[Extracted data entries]
+++++

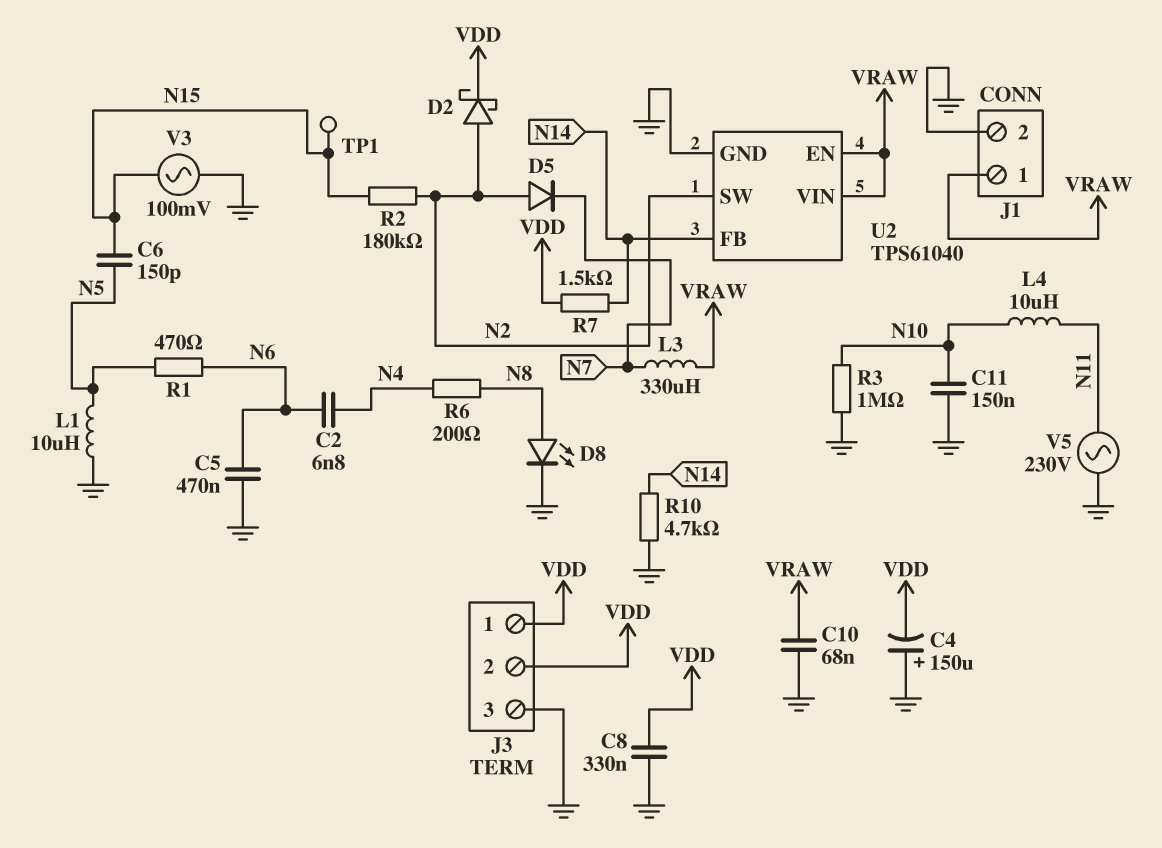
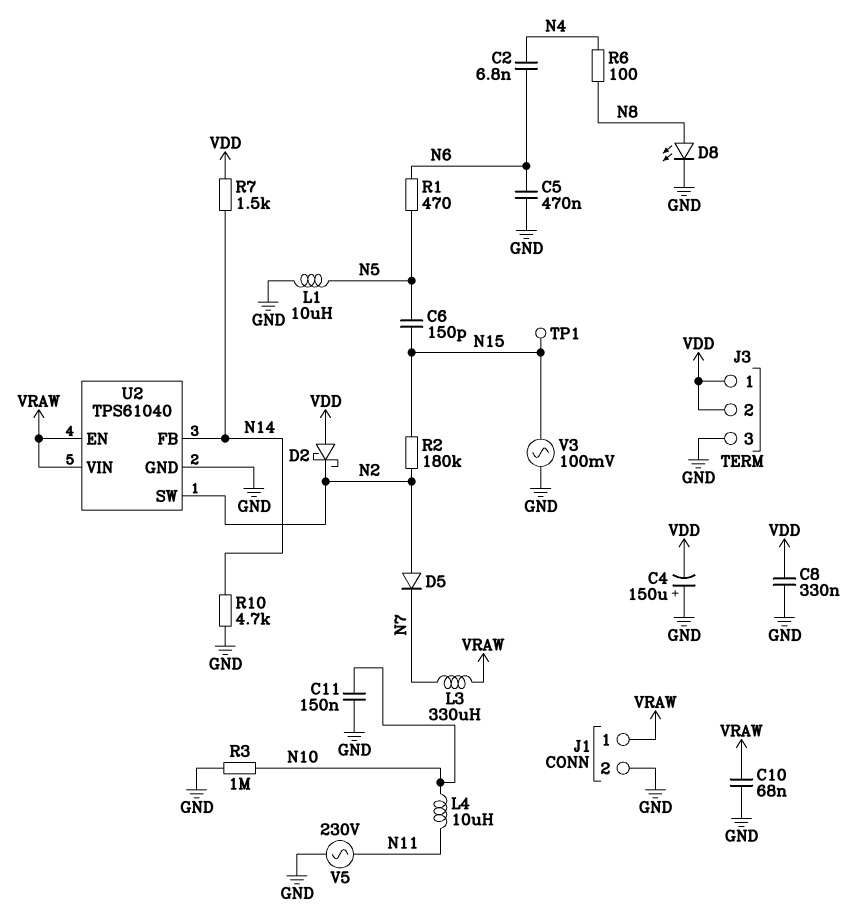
D2: schottky (A N2, K VDD) -> schottky (A VDD, K N2)
R6: 200 (N4, N8) -> 100 (N4, N8)

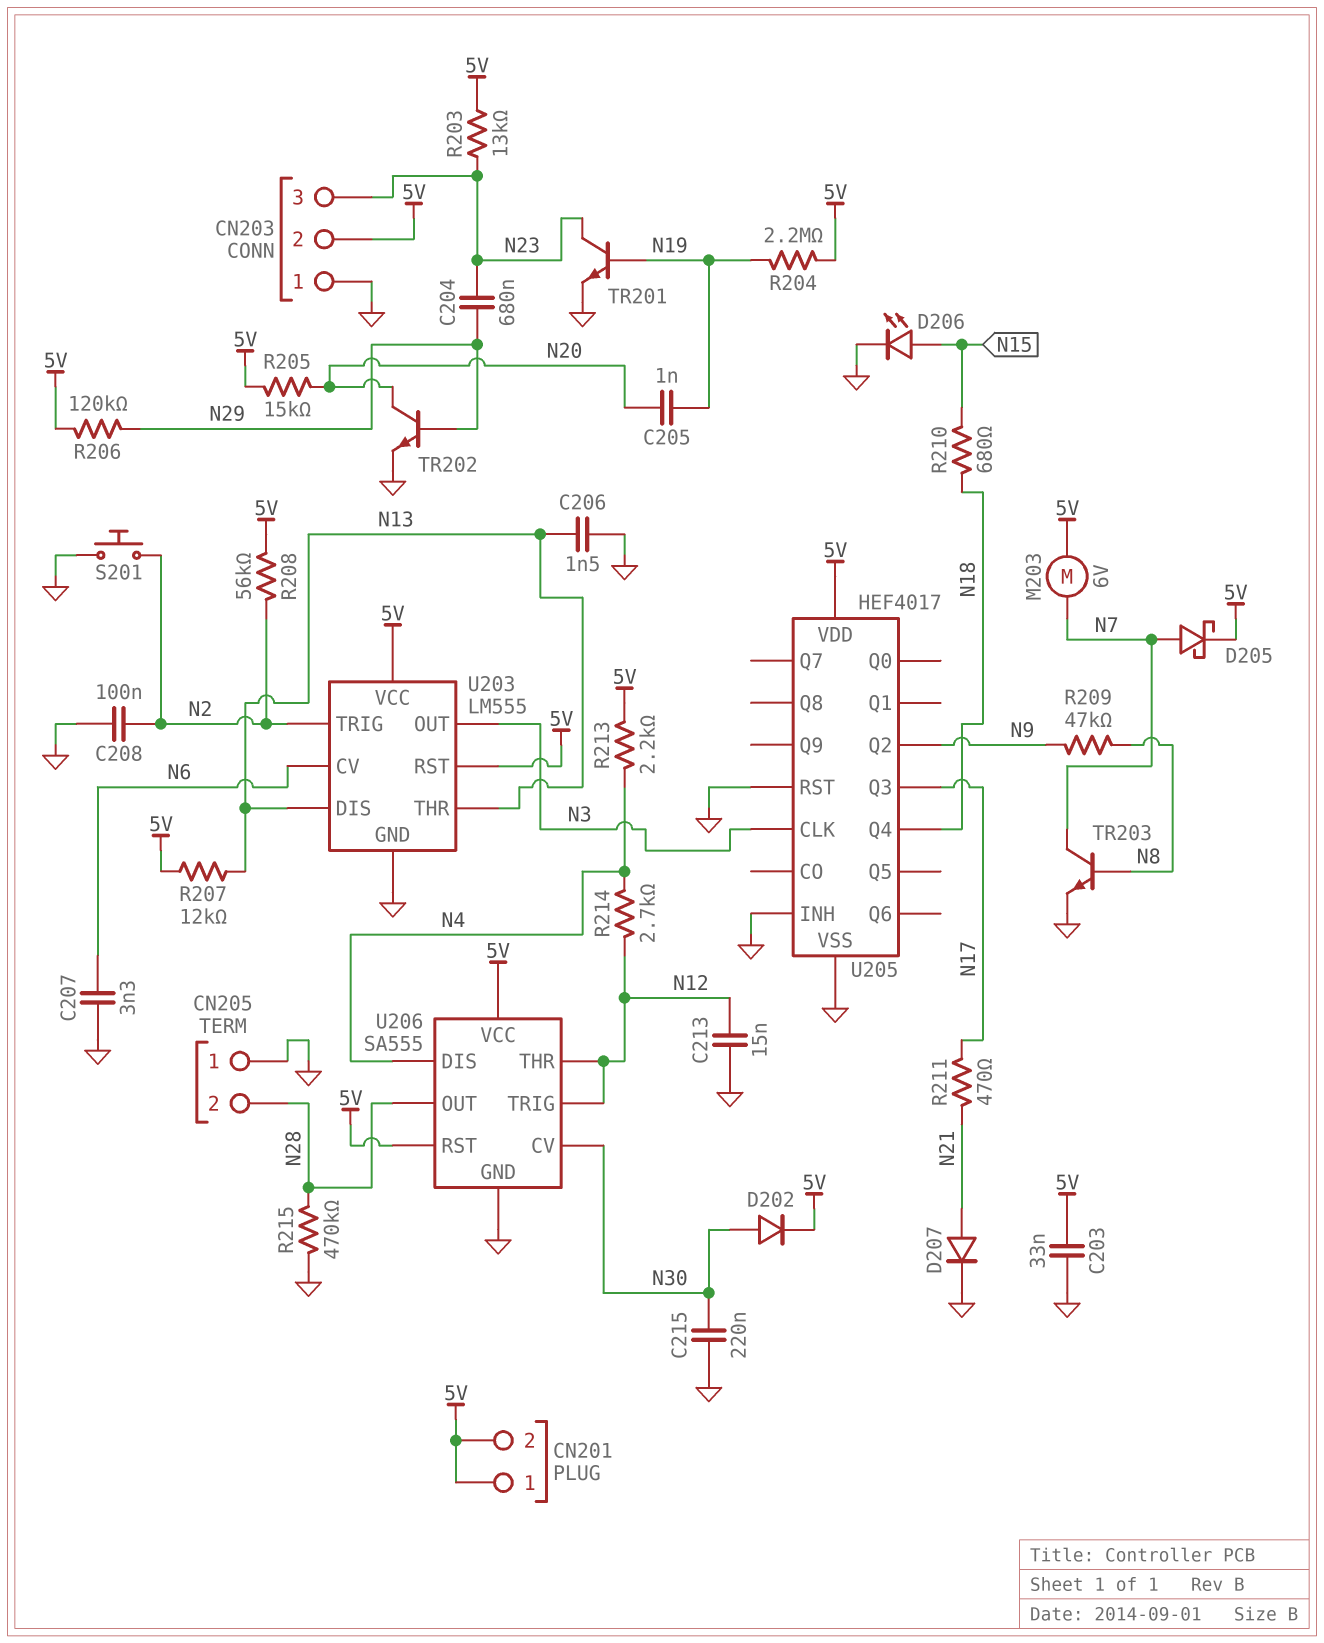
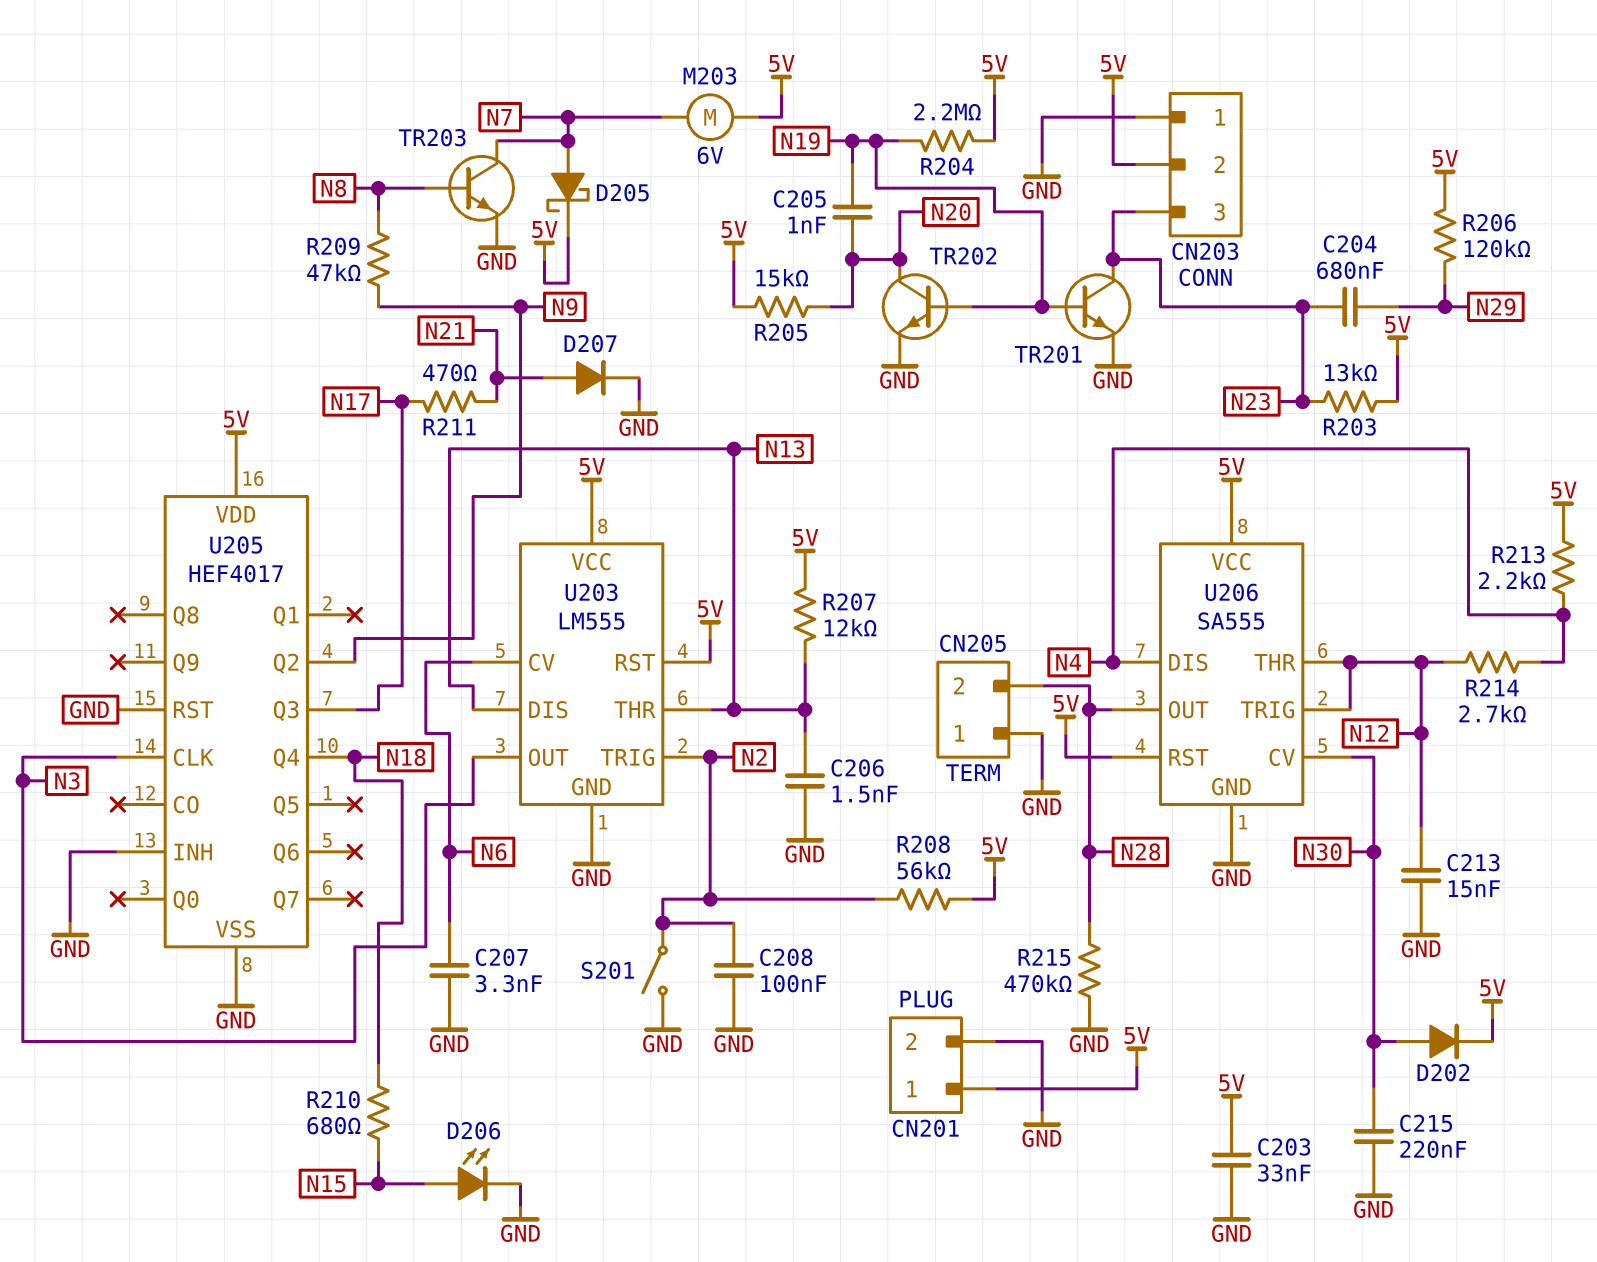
CN201 pin 2: 5V -> GND
S201: button (GND, N2) -> switch (GND, N2)
TR202: NPN (B N29, C N20, E GND) -> NPN (B N19, C N20, E GND)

+++++

TASK ITEM -
With the pictures removed, print the entries above exactly.

EXERCISE SOLUTION -
D2: schottky (A N2, K VDD) -> schottky (A VDD, K N2)
R6: 200 (N4, N8) -> 100 (N4, N8)

CN201 pin 2: 5V -> GND
S201: button (GND, N2) -> switch (GND, N2)
TR202: NPN (B N29, C N20, E GND) -> NPN (B N19, C N20, E GND)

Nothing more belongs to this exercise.